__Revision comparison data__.
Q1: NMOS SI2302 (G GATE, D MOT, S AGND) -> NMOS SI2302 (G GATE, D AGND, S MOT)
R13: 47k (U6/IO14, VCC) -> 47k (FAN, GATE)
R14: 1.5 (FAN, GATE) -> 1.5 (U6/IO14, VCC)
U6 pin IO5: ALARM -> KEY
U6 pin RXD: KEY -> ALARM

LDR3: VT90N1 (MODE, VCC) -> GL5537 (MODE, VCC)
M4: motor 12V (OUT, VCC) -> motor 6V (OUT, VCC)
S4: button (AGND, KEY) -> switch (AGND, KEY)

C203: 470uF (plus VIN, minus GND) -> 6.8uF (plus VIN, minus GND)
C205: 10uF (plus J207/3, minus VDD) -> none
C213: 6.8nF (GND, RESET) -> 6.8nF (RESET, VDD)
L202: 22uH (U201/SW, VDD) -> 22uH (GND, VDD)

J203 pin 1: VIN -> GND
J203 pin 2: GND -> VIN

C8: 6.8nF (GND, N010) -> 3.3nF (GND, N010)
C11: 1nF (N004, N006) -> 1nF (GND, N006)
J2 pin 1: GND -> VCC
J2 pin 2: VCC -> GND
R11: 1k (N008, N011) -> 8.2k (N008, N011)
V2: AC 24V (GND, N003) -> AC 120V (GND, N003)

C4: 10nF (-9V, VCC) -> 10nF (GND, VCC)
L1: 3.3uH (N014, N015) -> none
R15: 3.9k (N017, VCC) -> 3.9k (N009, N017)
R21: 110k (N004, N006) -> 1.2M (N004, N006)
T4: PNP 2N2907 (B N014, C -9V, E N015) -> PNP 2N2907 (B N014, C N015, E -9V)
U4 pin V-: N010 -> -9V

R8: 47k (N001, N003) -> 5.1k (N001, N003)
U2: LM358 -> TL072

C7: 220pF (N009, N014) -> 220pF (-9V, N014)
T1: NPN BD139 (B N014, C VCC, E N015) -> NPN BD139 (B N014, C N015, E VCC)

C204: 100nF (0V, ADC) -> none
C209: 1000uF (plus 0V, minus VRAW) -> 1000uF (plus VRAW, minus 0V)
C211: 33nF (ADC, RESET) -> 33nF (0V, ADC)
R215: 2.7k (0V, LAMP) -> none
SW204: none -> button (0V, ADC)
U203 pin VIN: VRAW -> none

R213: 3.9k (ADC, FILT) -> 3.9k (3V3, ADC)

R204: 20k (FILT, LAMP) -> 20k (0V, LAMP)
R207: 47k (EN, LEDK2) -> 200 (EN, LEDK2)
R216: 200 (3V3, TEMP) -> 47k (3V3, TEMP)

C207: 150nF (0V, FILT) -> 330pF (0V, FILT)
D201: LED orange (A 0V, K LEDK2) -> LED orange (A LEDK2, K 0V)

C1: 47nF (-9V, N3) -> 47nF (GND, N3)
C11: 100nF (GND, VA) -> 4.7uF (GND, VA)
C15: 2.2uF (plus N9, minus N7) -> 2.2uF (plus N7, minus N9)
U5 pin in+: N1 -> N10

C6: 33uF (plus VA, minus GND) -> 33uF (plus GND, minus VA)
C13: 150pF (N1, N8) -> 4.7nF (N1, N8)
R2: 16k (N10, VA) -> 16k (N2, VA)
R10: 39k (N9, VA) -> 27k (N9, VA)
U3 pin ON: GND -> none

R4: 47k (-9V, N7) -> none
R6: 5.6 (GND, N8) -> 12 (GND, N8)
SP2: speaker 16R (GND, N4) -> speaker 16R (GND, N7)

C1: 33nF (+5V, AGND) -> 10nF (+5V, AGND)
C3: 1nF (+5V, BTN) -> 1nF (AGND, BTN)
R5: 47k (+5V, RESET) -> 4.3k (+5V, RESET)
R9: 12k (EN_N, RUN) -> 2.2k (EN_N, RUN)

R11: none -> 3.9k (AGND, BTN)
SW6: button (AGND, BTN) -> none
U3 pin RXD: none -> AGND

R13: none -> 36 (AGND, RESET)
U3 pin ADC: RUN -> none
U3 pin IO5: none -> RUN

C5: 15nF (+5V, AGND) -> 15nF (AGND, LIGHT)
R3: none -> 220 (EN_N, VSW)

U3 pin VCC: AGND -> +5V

__Task item__. Restate the data above in full, keeping every word as it is.

__Task answer__.
Q1: NMOS SI2302 (G GATE, D MOT, S AGND) -> NMOS SI2302 (G GATE, D AGND, S MOT)
R13: 47k (U6/IO14, VCC) -> 47k (FAN, GATE)
R14: 1.5 (FAN, GATE) -> 1.5 (U6/IO14, VCC)
U6 pin IO5: ALARM -> KEY
U6 pin RXD: KEY -> ALARM

LDR3: VT90N1 (MODE, VCC) -> GL5537 (MODE, VCC)
M4: motor 12V (OUT, VCC) -> motor 6V (OUT, VCC)
S4: button (AGND, KEY) -> switch (AGND, KEY)

C203: 470uF (plus VIN, minus GND) -> 6.8uF (plus VIN, minus GND)
C205: 10uF (plus J207/3, minus VDD) -> none
C213: 6.8nF (GND, RESET) -> 6.8nF (RESET, VDD)
L202: 22uH (U201/SW, VDD) -> 22uH (GND, VDD)

J203 pin 1: VIN -> GND
J203 pin 2: GND -> VIN

C8: 6.8nF (GND, N010) -> 3.3nF (GND, N010)
C11: 1nF (N004, N006) -> 1nF (GND, N006)
J2 pin 1: GND -> VCC
J2 pin 2: VCC -> GND
R11: 1k (N008, N011) -> 8.2k (N008, N011)
V2: AC 24V (GND, N003) -> AC 120V (GND, N003)

C4: 10nF (-9V, VCC) -> 10nF (GND, VCC)
L1: 3.3uH (N014, N015) -> none
R15: 3.9k (N017, VCC) -> 3.9k (N009, N017)
R21: 110k (N004, N006) -> 1.2M (N004, N006)
T4: PNP 2N2907 (B N014, C -9V, E N015) -> PNP 2N2907 (B N014, C N015, E -9V)
U4 pin V-: N010 -> -9V

R8: 47k (N001, N003) -> 5.1k (N001, N003)
U2: LM358 -> TL072

C7: 220pF (N009, N014) -> 220pF (-9V, N014)
T1: NPN BD139 (B N014, C VCC, E N015) -> NPN BD139 (B N014, C N015, E VCC)

C204: 100nF (0V, ADC) -> none
C209: 1000uF (plus 0V, minus VRAW) -> 1000uF (plus VRAW, minus 0V)
C211: 33nF (ADC, RESET) -> 33nF (0V, ADC)
R215: 2.7k (0V, LAMP) -> none
SW204: none -> button (0V, ADC)
U203 pin VIN: VRAW -> none

R213: 3.9k (ADC, FILT) -> 3.9k (3V3, ADC)

R204: 20k (FILT, LAMP) -> 20k (0V, LAMP)
R207: 47k (EN, LEDK2) -> 200 (EN, LEDK2)
R216: 200 (3V3, TEMP) -> 47k (3V3, TEMP)

C207: 150nF (0V, FILT) -> 330pF (0V, FILT)
D201: LED orange (A 0V, K LEDK2) -> LED orange (A LEDK2, K 0V)

C1: 47nF (-9V, N3) -> 47nF (GND, N3)
C11: 100nF (GND, VA) -> 4.7uF (GND, VA)
C15: 2.2uF (plus N9, minus N7) -> 2.2uF (plus N7, minus N9)
U5 pin in+: N1 -> N10

C6: 33uF (plus VA, minus GND) -> 33uF (plus GND, minus VA)
C13: 150pF (N1, N8) -> 4.7nF (N1, N8)
R2: 16k (N10, VA) -> 16k (N2, VA)
R10: 39k (N9, VA) -> 27k (N9, VA)
U3 pin ON: GND -> none

R4: 47k (-9V, N7) -> none
R6: 5.6 (GND, N8) -> 12 (GND, N8)
SP2: speaker 16R (GND, N4) -> speaker 16R (GND, N7)

C1: 33nF (+5V, AGND) -> 10nF (+5V, AGND)
C3: 1nF (+5V, BTN) -> 1nF (AGND, BTN)
R5: 47k (+5V, RESET) -> 4.3k (+5V, RESET)
R9: 12k (EN_N, RUN) -> 2.2k (EN_N, RUN)

R11: none -> 3.9k (AGND, BTN)
SW6: button (AGND, BTN) -> none
U3 pin RXD: none -> AGND

R13: none -> 36 (AGND, RESET)
U3 pin ADC: RUN -> none
U3 pin IO5: none -> RUN

C5: 15nF (+5V, AGND) -> 15nF (AGND, LIGHT)
R3: none -> 220 (EN_N, VSW)

U3 pin VCC: AGND -> +5V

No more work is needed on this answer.